• _ASSIGNMENT_: Copy every line in the listing that contains "first".

• _SUPPLIED INFORMATION_:
++++
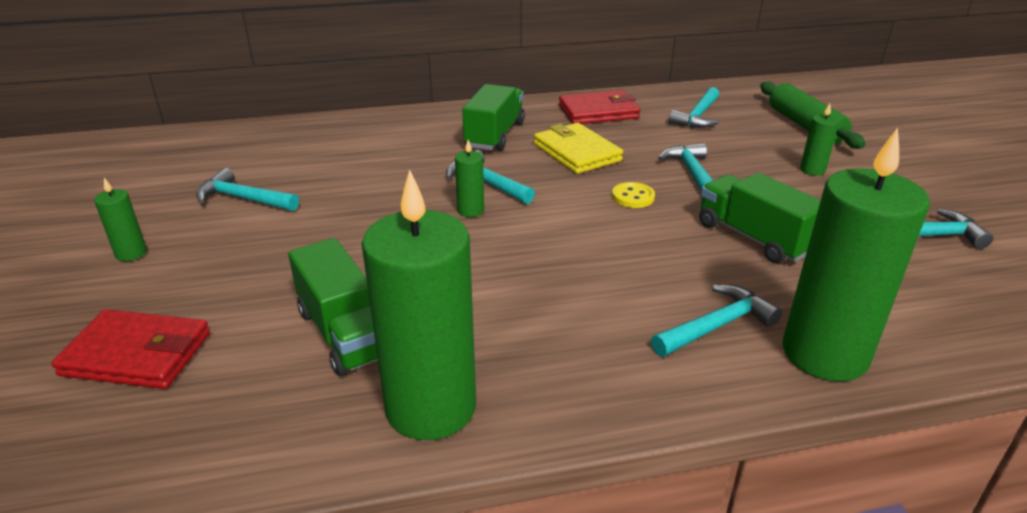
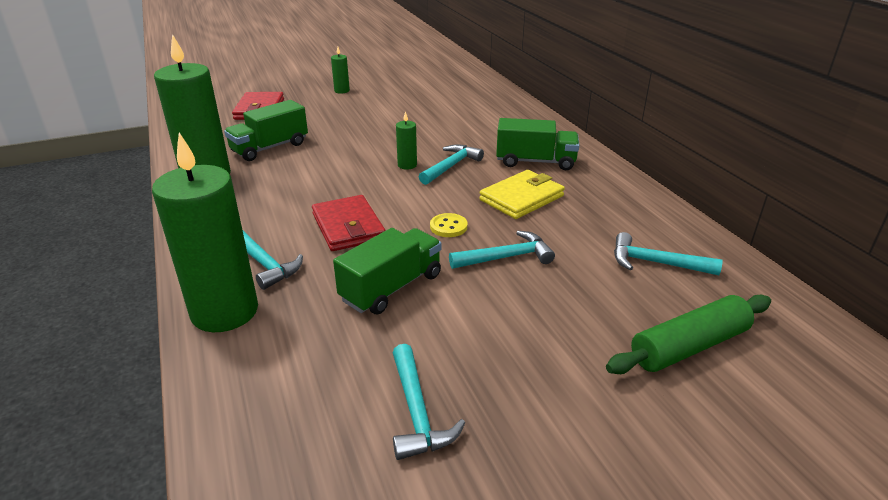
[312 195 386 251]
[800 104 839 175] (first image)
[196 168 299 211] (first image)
++++
• _ANSWER BOX_:
[800 104 839 175] (first image)
[196 168 299 211] (first image)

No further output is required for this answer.